***** Information provided

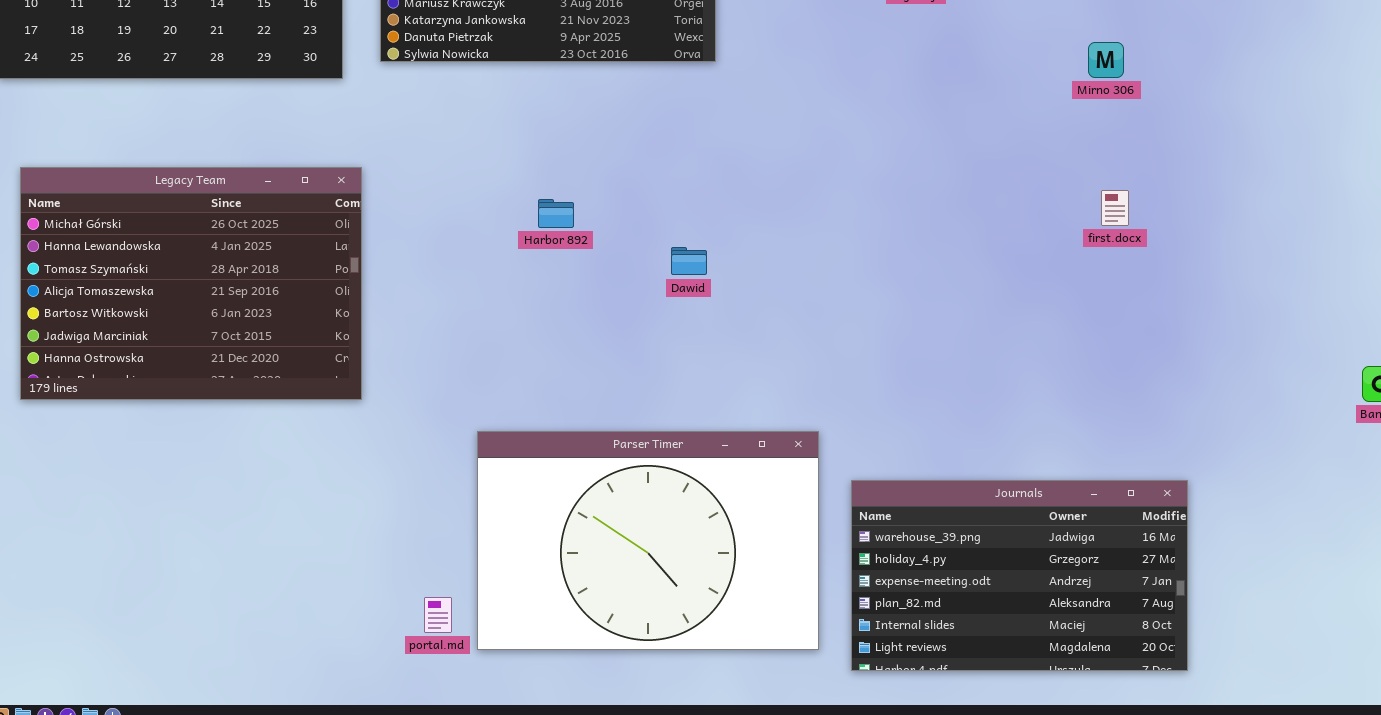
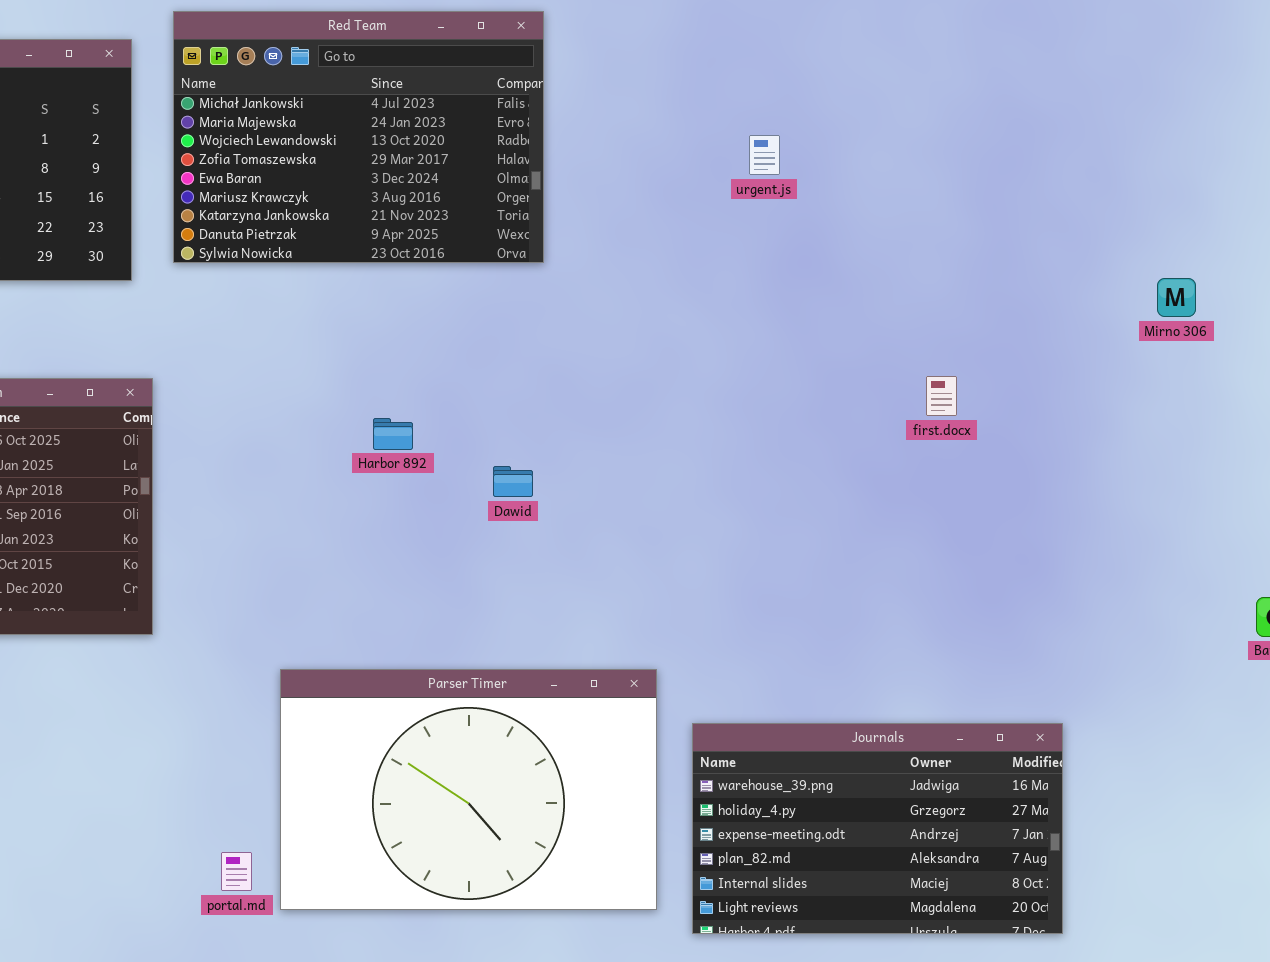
Mirno 306: [1088,42,1124,78] -> [1157,278,1196,317], moved
first.docx: [1101,190,1129,226] -> [926,376,957,416], moved
Harbor 892: [538,199,574,228] -> [373,418,413,450], moved

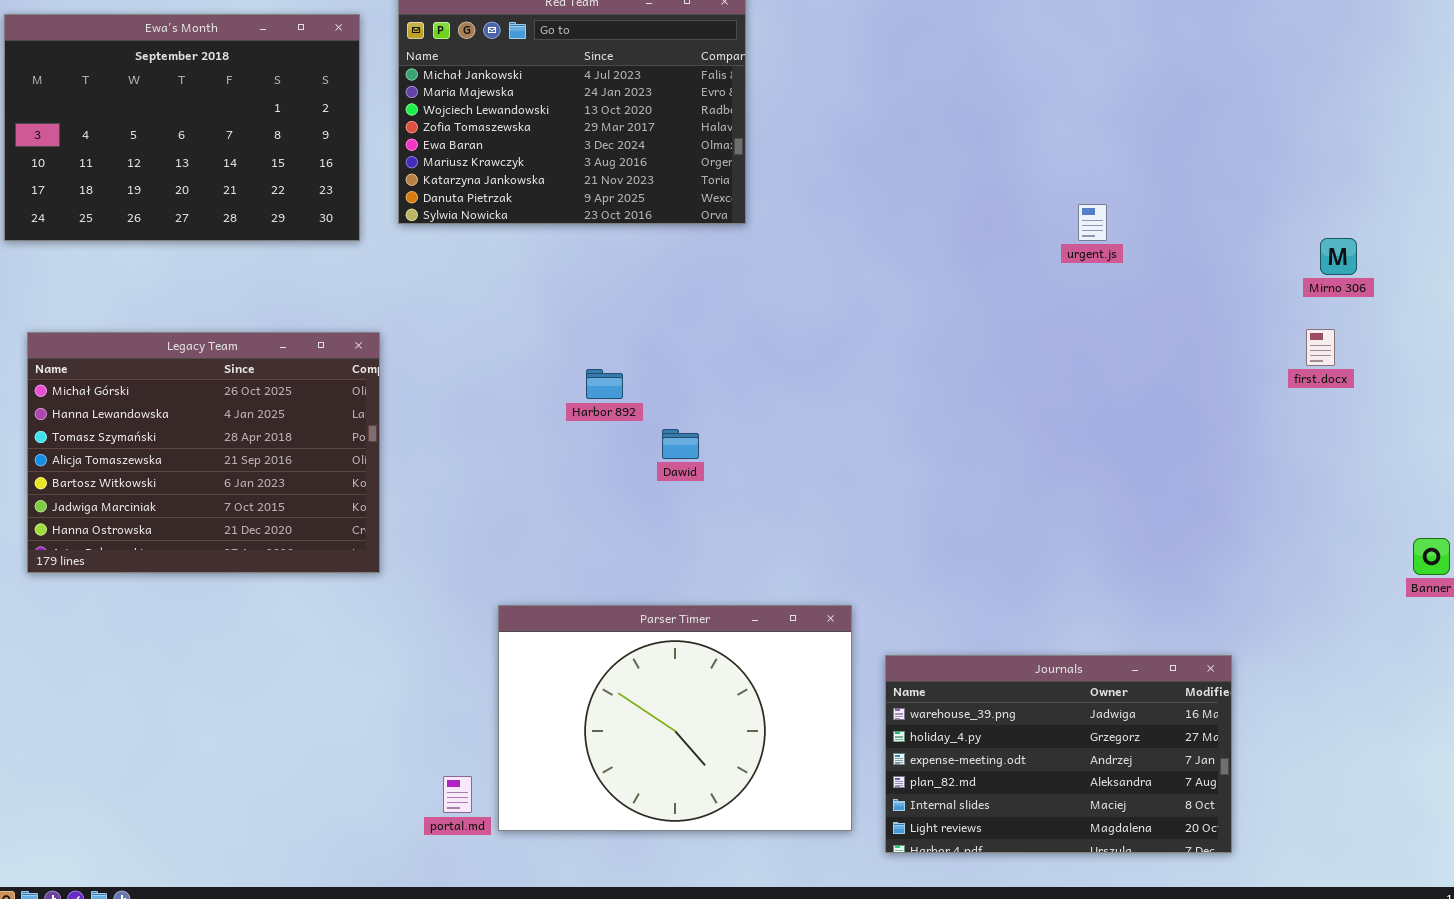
urgent.js: [749,135,780,175] -> [1078,204,1107,241], moved
first.docx: [926,376,957,416] -> [1306,329,1335,366], moved
Dawid: [493,466,533,497] -> [662,429,699,459], moved

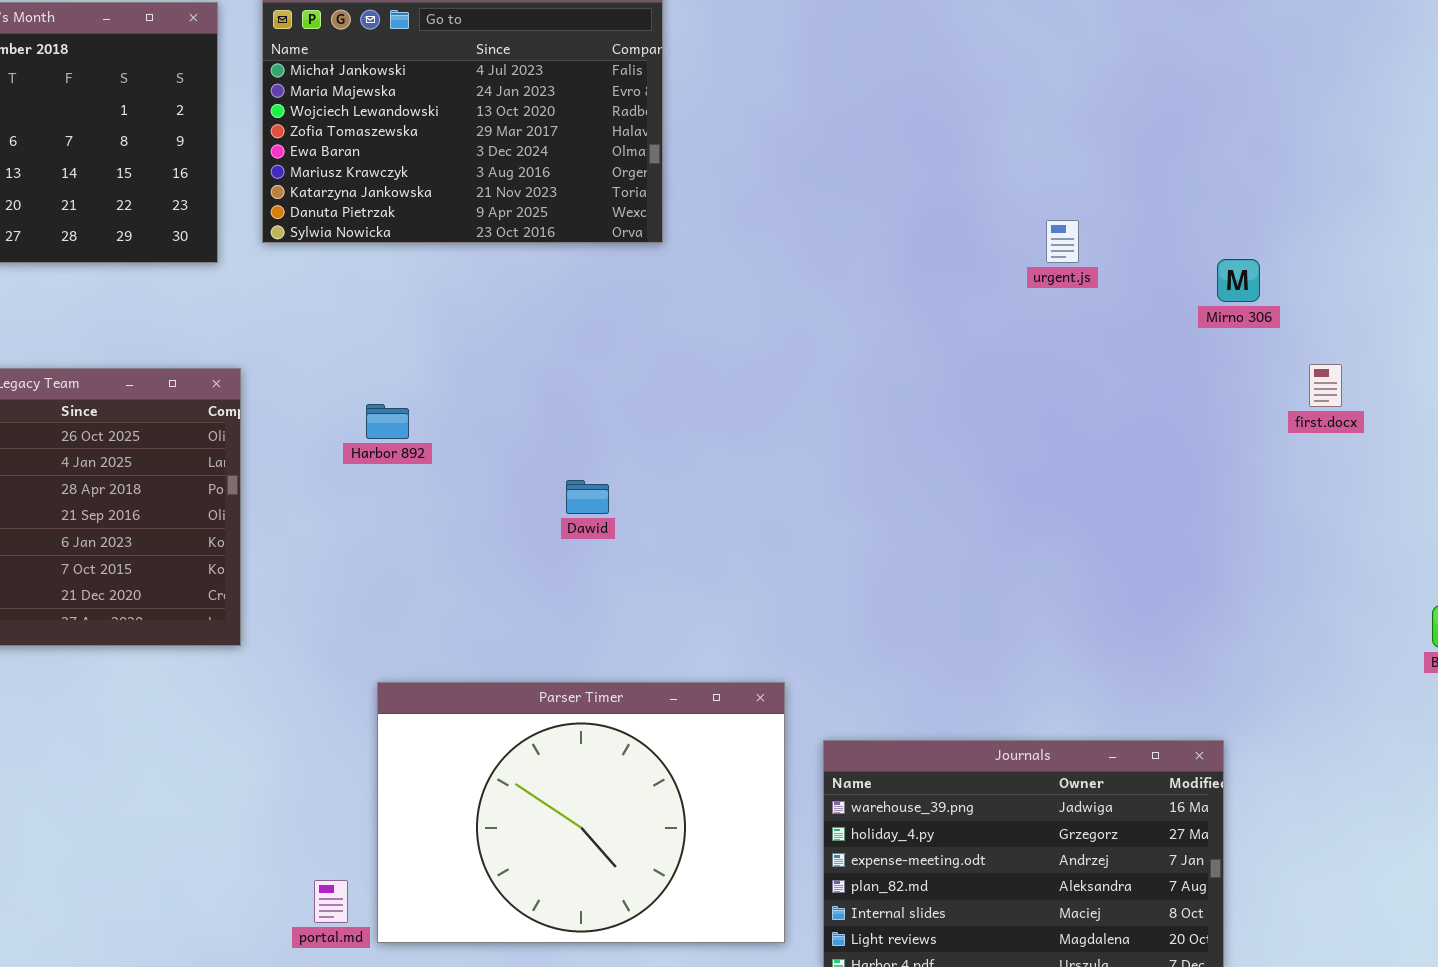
Mirno 306: [1320,238,1357,275] -> [1217,259,1260,302], moved
Harbor 892: [586,369,623,399] -> [366,404,409,439], moved

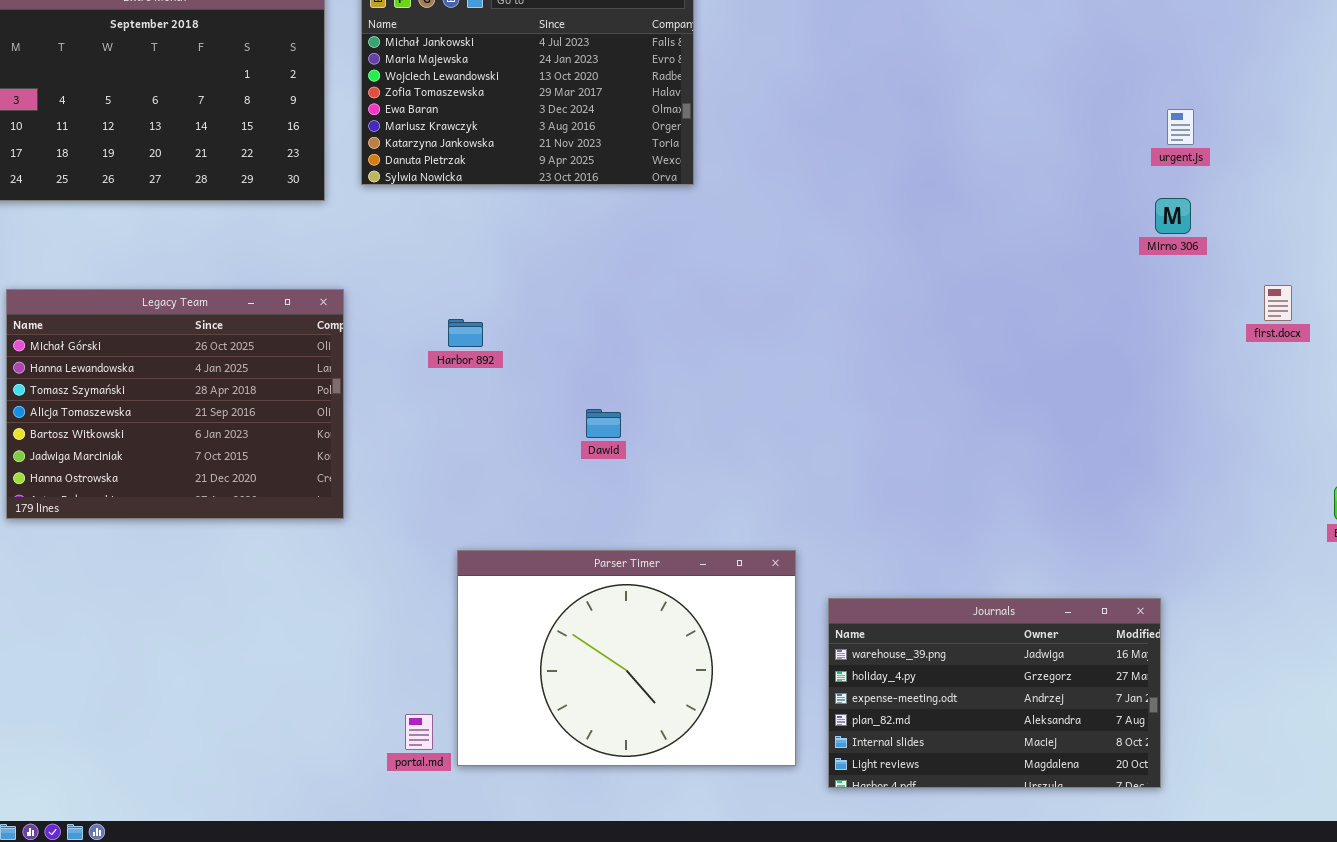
urgent.js: [1046,220,1079,263] -> [1167,109,1194,145], moved
first.docx: [1309,364,1342,407] -> [1264,285,1292,321], moved
Dawid: [566,480,609,514] -> [586,409,621,438], moved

**********

### Work request
Leave out all pictures and retype precisely the lines that run from the line containing "Dawid: [493,466,533,497] ->" to the last line of the records.

### Result
Dawid: [493,466,533,497] -> [662,429,699,459], moved

Mirno 306: [1320,238,1357,275] -> [1217,259,1260,302], moved
Harbor 892: [586,369,623,399] -> [366,404,409,439], moved

urgent.js: [1046,220,1079,263] -> [1167,109,1194,145], moved
first.docx: [1309,364,1342,407] -> [1264,285,1292,321], moved
Dawid: [566,480,609,514] -> [586,409,621,438], moved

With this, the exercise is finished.